--- Data section Enclosed Below ---

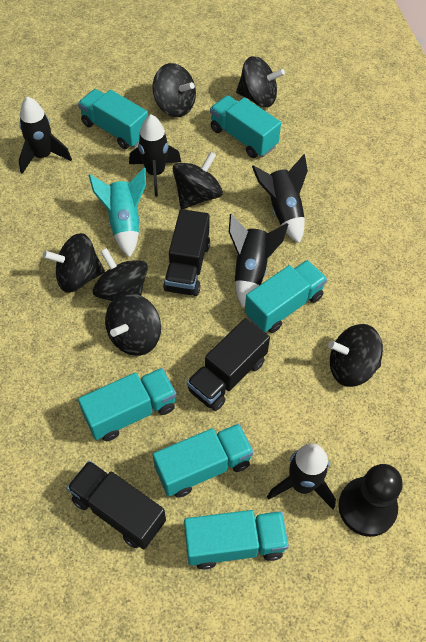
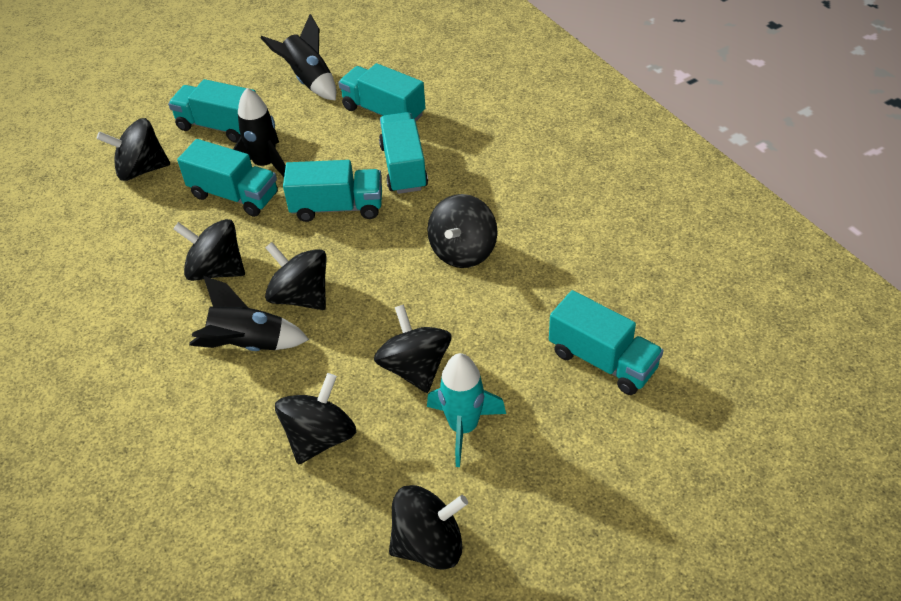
black pawn: 1 -> 0
black rocket: 5 -> 3
black truck: 3 -> 0

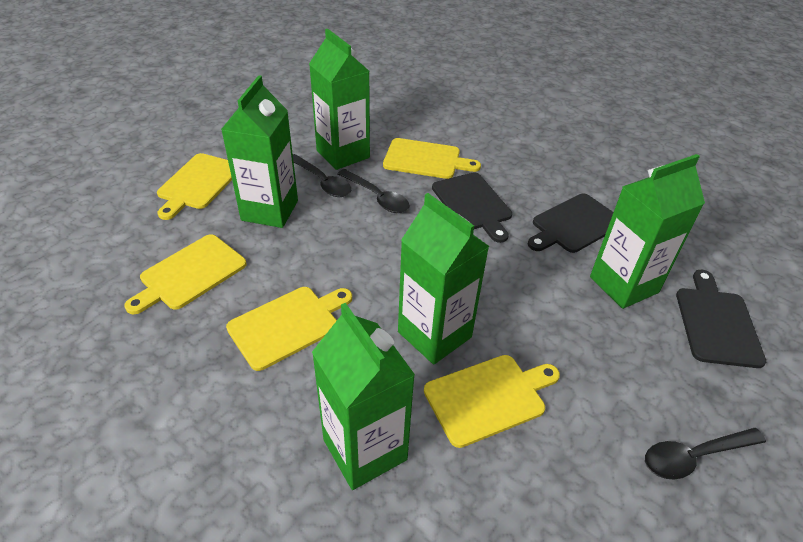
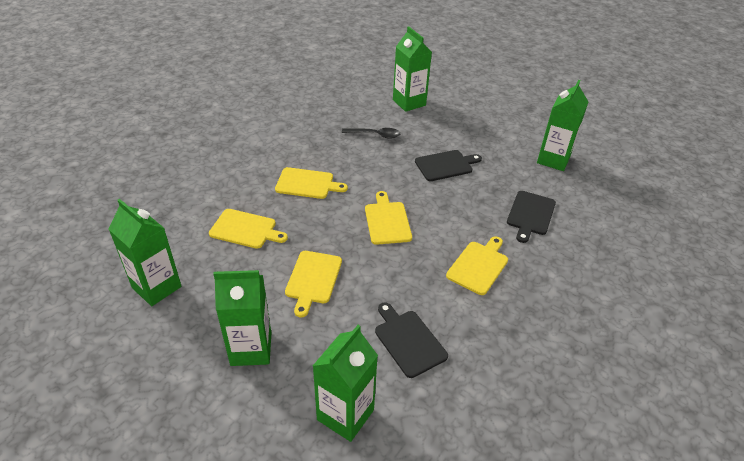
black spoon: 3 -> 1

--- End of Enclosed Data section ---

» **Exercise**:
Without the images, write out each line of the data verbatim.

» **Answer section**:
black pawn: 1 -> 0
black rocket: 5 -> 3
black truck: 3 -> 0

black spoon: 3 -> 1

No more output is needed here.